-- start of Material provided --
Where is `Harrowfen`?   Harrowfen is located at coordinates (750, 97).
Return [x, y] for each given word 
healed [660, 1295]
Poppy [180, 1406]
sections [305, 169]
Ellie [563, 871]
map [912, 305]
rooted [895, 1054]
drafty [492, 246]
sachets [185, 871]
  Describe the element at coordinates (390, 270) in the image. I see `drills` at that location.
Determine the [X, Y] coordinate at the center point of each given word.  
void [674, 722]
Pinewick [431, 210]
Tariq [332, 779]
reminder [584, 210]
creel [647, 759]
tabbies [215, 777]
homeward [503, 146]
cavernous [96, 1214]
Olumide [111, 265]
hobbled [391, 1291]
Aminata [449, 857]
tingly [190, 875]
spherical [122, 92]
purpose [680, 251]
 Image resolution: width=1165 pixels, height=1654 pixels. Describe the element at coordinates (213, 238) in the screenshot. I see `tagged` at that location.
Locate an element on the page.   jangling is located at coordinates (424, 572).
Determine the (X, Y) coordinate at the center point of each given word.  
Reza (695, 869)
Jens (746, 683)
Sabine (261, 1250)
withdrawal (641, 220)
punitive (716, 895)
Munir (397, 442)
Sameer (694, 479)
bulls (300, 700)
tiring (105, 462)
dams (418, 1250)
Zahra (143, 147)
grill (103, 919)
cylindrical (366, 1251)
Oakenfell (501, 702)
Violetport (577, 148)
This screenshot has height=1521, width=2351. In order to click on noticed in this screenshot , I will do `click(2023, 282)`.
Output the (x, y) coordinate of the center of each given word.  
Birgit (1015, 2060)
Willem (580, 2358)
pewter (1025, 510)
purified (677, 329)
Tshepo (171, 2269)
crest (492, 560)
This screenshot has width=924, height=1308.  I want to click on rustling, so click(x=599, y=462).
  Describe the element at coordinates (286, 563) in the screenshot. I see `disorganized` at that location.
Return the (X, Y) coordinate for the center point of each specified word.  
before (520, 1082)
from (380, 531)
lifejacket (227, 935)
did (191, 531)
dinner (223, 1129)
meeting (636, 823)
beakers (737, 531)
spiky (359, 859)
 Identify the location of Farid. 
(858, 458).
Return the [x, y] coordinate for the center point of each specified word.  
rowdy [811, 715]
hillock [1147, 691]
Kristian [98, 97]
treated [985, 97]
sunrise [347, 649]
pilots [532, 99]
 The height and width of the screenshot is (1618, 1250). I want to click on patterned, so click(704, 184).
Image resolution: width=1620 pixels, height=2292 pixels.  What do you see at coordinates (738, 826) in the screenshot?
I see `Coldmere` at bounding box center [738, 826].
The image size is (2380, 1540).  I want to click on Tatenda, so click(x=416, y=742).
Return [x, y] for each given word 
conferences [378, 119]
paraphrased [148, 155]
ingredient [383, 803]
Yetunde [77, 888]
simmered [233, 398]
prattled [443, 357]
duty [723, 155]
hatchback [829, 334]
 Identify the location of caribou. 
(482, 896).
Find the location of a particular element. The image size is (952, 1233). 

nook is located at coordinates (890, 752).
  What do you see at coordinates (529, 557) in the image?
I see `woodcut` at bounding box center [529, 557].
-- end of Material provided --
Transcribe the material above line for line, beginning at the line that contains "pilots [532, 99]" and continuing through the end of the material.

Expected output —
pilots [532, 99]
 The height and width of the screenshot is (1618, 1250). I want to click on patterned, so click(704, 184).
Image resolution: width=1620 pixels, height=2292 pixels.  What do you see at coordinates (738, 826) in the screenshot?
I see `Coldmere` at bounding box center [738, 826].
The image size is (2380, 1540).  I want to click on Tatenda, so click(x=416, y=742).
Return [x, y] for each given word 
conferences [378, 119]
paraphrased [148, 155]
ingredient [383, 803]
Yetunde [77, 888]
simmered [233, 398]
prattled [443, 357]
duty [723, 155]
hatchback [829, 334]
 Identify the location of caribou. 
(482, 896).
Find the location of a particular element. The image size is (952, 1233). 

nook is located at coordinates (890, 752).
  What do you see at coordinates (529, 557) in the image?
I see `woodcut` at bounding box center [529, 557].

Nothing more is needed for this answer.